Consider the listing below. Extract exactly the lines from the line containing "R215: 8.2k (MID, VX) -> none" to the line containing "C3: 22uF (plus", both included.

== DATA SUPPLIED ==

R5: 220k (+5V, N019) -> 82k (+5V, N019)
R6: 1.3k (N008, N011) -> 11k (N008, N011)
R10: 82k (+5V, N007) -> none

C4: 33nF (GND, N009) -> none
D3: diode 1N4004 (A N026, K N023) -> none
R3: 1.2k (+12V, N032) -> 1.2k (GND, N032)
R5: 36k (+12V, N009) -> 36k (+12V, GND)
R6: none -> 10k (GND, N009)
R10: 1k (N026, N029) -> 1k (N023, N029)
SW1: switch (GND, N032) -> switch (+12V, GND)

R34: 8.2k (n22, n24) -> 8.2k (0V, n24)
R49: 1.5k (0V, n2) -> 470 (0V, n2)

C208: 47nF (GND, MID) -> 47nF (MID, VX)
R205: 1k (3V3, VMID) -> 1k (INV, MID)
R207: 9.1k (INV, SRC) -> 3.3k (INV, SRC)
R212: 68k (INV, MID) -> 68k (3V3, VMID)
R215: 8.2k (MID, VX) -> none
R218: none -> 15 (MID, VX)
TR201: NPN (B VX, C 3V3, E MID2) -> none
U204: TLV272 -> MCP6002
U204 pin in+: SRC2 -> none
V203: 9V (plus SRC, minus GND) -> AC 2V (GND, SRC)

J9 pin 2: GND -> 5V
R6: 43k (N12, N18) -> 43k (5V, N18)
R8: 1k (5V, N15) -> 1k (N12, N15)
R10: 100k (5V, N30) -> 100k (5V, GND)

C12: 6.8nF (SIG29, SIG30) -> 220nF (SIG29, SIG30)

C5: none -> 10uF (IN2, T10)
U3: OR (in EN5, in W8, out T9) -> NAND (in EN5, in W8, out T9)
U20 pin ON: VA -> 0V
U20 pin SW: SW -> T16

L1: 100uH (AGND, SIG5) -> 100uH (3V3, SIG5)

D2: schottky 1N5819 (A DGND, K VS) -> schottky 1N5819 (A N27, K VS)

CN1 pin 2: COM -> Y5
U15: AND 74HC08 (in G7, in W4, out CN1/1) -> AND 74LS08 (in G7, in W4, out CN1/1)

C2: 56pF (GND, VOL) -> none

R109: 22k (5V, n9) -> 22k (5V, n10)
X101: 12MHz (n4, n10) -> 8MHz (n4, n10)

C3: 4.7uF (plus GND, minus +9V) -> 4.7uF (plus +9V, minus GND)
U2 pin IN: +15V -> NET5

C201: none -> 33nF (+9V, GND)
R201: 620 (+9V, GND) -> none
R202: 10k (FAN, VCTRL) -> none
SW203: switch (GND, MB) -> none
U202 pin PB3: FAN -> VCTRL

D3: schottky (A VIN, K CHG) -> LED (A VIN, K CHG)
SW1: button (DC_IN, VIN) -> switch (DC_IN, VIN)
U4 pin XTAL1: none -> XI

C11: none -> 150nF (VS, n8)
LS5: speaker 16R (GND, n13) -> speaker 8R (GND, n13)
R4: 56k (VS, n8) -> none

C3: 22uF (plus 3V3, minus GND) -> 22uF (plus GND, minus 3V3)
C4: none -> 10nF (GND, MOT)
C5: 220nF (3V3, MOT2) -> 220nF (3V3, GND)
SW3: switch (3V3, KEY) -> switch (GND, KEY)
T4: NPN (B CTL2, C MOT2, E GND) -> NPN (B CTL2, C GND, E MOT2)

===

» **EXERCISE OUTPUT**:
R215: 8.2k (MID, VX) -> none
R218: none -> 15 (MID, VX)
TR201: NPN (B VX, C 3V3, E MID2) -> none
U204: TLV272 -> MCP6002
U204 pin in+: SRC2 -> none
V203: 9V (plus SRC, minus GND) -> AC 2V (GND, SRC)

J9 pin 2: GND -> 5V
R6: 43k (N12, N18) -> 43k (5V, N18)
R8: 1k (5V, N15) -> 1k (N12, N15)
R10: 100k (5V, N30) -> 100k (5V, GND)

C12: 6.8nF (SIG29, SIG30) -> 220nF (SIG29, SIG30)

C5: none -> 10uF (IN2, T10)
U3: OR (in EN5, in W8, out T9) -> NAND (in EN5, in W8, out T9)
U20 pin ON: VA -> 0V
U20 pin SW: SW -> T16

L1: 100uH (AGND, SIG5) -> 100uH (3V3, SIG5)

D2: schottky 1N5819 (A DGND, K VS) -> schottky 1N5819 (A N27, K VS)

CN1 pin 2: COM -> Y5
U15: AND 74HC08 (in G7, in W4, out CN1/1) -> AND 74LS08 (in G7, in W4, out CN1/1)

C2: 56pF (GND, VOL) -> none

R109: 22k (5V, n9) -> 22k (5V, n10)
X101: 12MHz (n4, n10) -> 8MHz (n4, n10)

C3: 4.7uF (plus GND, minus +9V) -> 4.7uF (plus +9V, minus GND)
U2 pin IN: +15V -> NET5

C201: none -> 33nF (+9V, GND)
R201: 620 (+9V, GND) -> none
R202: 10k (FAN, VCTRL) -> none
SW203: switch (GND, MB) -> none
U202 pin PB3: FAN -> VCTRL

D3: schottky (A VIN, K CHG) -> LED (A VIN, K CHG)
SW1: button (DC_IN, VIN) -> switch (DC_IN, VIN)
U4 pin XTAL1: none -> XI

C11: none -> 150nF (VS, n8)
LS5: speaker 16R (GND, n13) -> speaker 8R (GND, n13)
R4: 56k (VS, n8) -> none

C3: 22uF (plus 3V3, minus GND) -> 22uF (plus GND, minus 3V3)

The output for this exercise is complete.